-- Assigned task --
Please reproduce the records below exactly, omitting any pictures they contain.

Segment Start: Extracted information

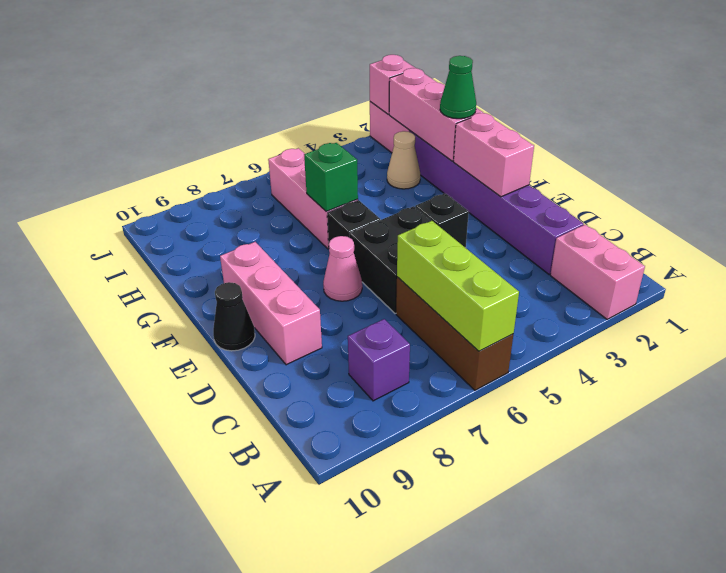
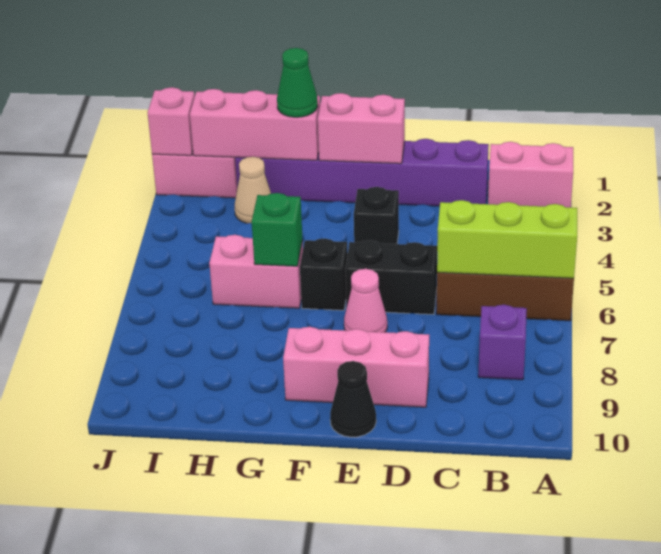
black brick D5:E6 level 1 -> black brick D6:E6 level 1
pink brick G6:I6 level 1 -> pink brick G6:H6 level 1

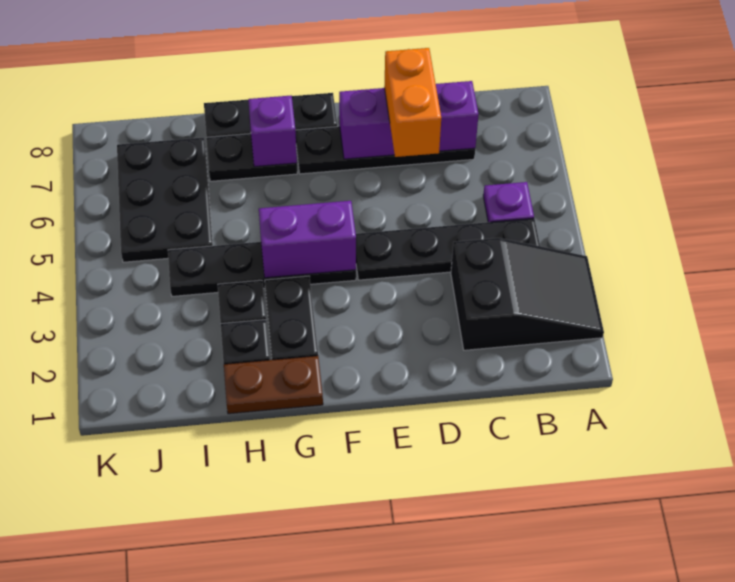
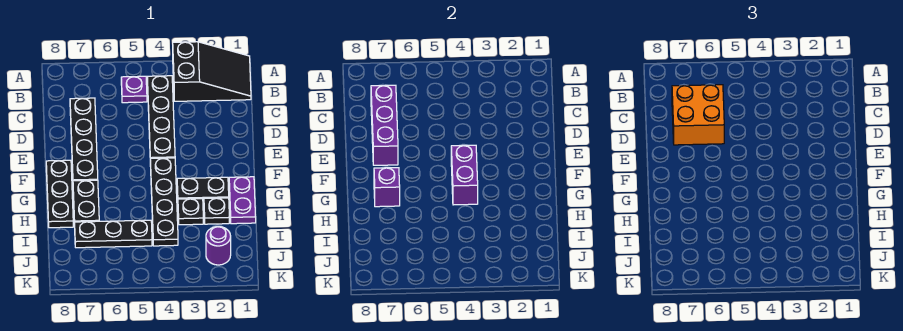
black slope A2:C3 level 1 top C -> black slope A1:B3 level 1 top 3
orange brick D6:D7 level 3 -> orange brick C6:D7 level 3
brown plate G1:H1 level 1 -> purple plate G1:H1 level 1
black plate I5:J7 level 1 -> black plate I5:I7 level 1
none -> purple round brick J2 level 1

Segment End: Extracted information

-- Reply to the exercise --
black brick D5:E6 level 1 -> black brick D6:E6 level 1
pink brick G6:I6 level 1 -> pink brick G6:H6 level 1

black slope A2:C3 level 1 top C -> black slope A1:B3 level 1 top 3
orange brick D6:D7 level 3 -> orange brick C6:D7 level 3
brown plate G1:H1 level 1 -> purple plate G1:H1 level 1
black plate I5:J7 level 1 -> black plate I5:I7 level 1
none -> purple round brick J2 level 1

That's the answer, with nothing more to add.